** Opening Source information block **
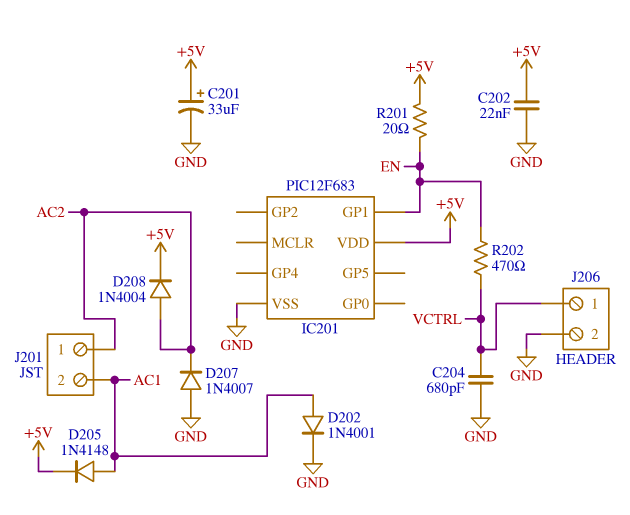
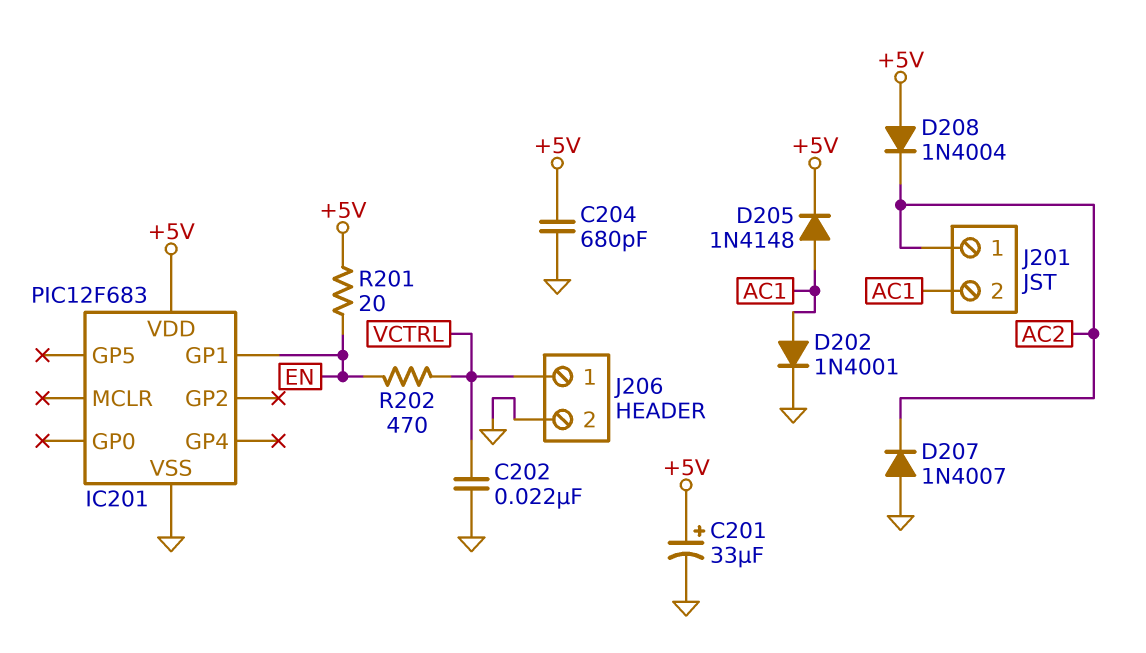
C202: 22nF (+5V, GND) -> 22nF (GND, VCTRL)
C204: 680pF (GND, VCTRL) -> 680pF (+5V, GND)
D208: diode 1N4004 (A AC2, K +5V) -> diode 1N4004 (A +5V, K AC2)

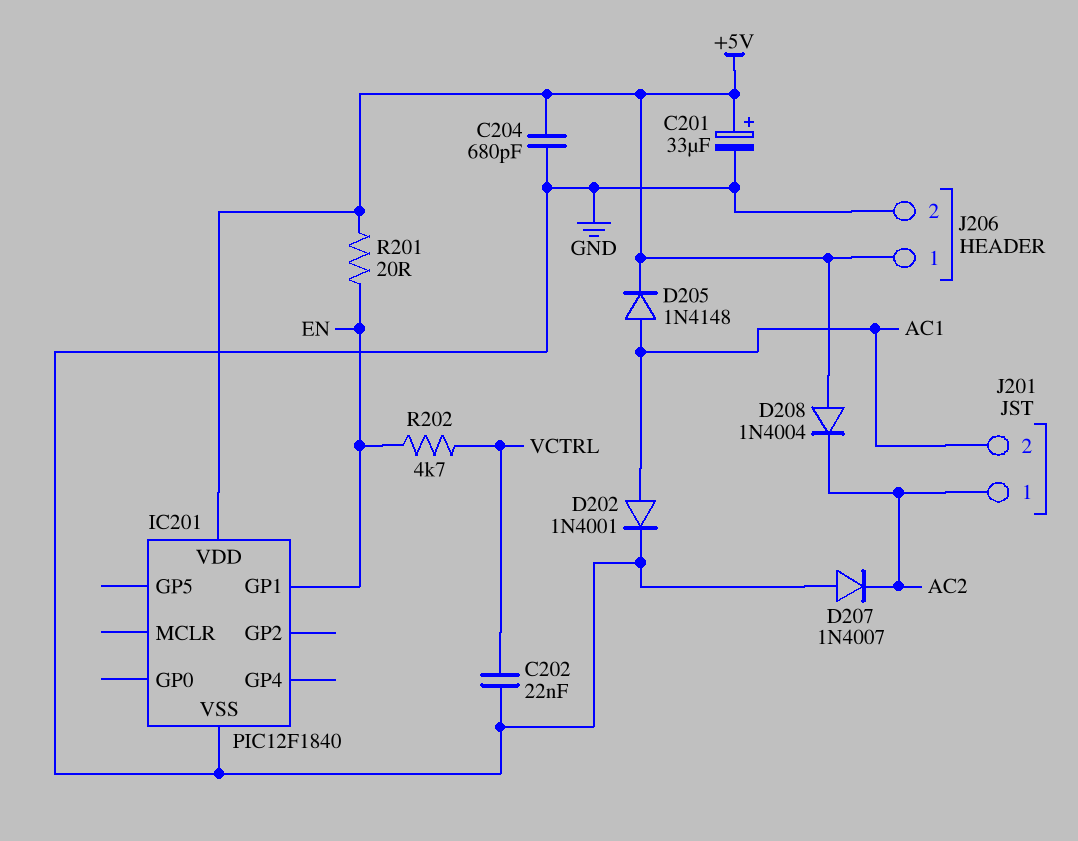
IC201: PIC12F683 -> PIC12F1840
J206 pin 1: VCTRL -> +5V
R202: 470 (EN, VCTRL) -> 4.7k (EN, VCTRL)

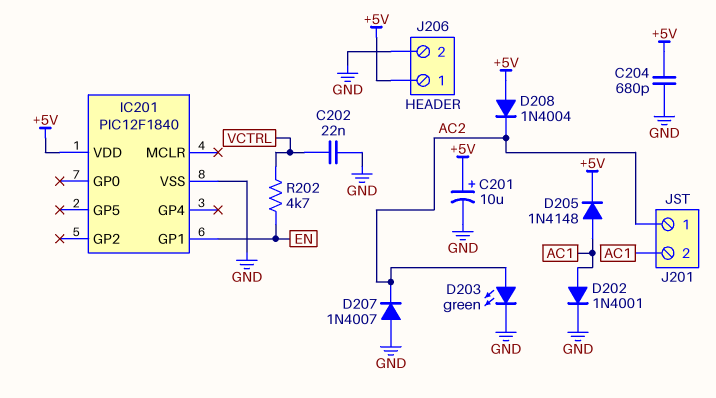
C201: 33uF (plus +5V, minus GND) -> 10uF (plus +5V, minus GND)
D203: none -> LED green (A AC2, K GND)
R201: 20 (+5V, EN) -> none

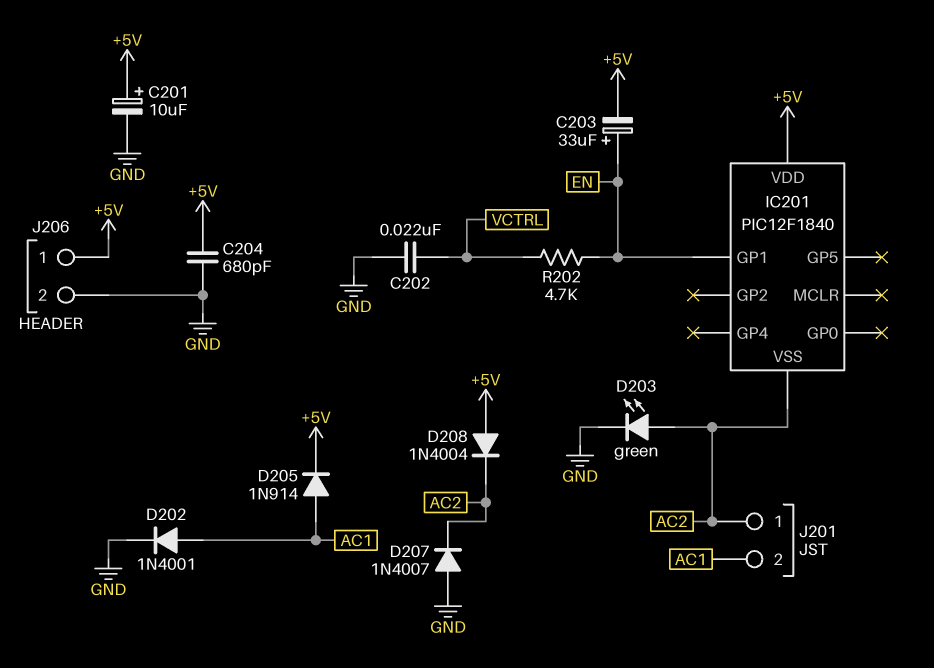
C203: none -> 33uF (plus EN, minus +5V)
D205: diode 1N4148 (A AC1, K +5V) -> diode 1N914 (A AC1, K +5V)
IC201 pin VSS: GND -> AC2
** Closing Source information block **
### Your goal
Every line above is to be reproduced verbatim, and the pictures are to be omitted.

### Reply to the exercise
C202: 22nF (+5V, GND) -> 22nF (GND, VCTRL)
C204: 680pF (GND, VCTRL) -> 680pF (+5V, GND)
D208: diode 1N4004 (A AC2, K +5V) -> diode 1N4004 (A +5V, K AC2)

IC201: PIC12F683 -> PIC12F1840
J206 pin 1: VCTRL -> +5V
R202: 470 (EN, VCTRL) -> 4.7k (EN, VCTRL)

C201: 33uF (plus +5V, minus GND) -> 10uF (plus +5V, minus GND)
D203: none -> LED green (A AC2, K GND)
R201: 20 (+5V, EN) -> none

C203: none -> 33uF (plus EN, minus +5V)
D205: diode 1N4148 (A AC1, K +5V) -> diode 1N914 (A AC1, K +5V)
IC201 pin VSS: GND -> AC2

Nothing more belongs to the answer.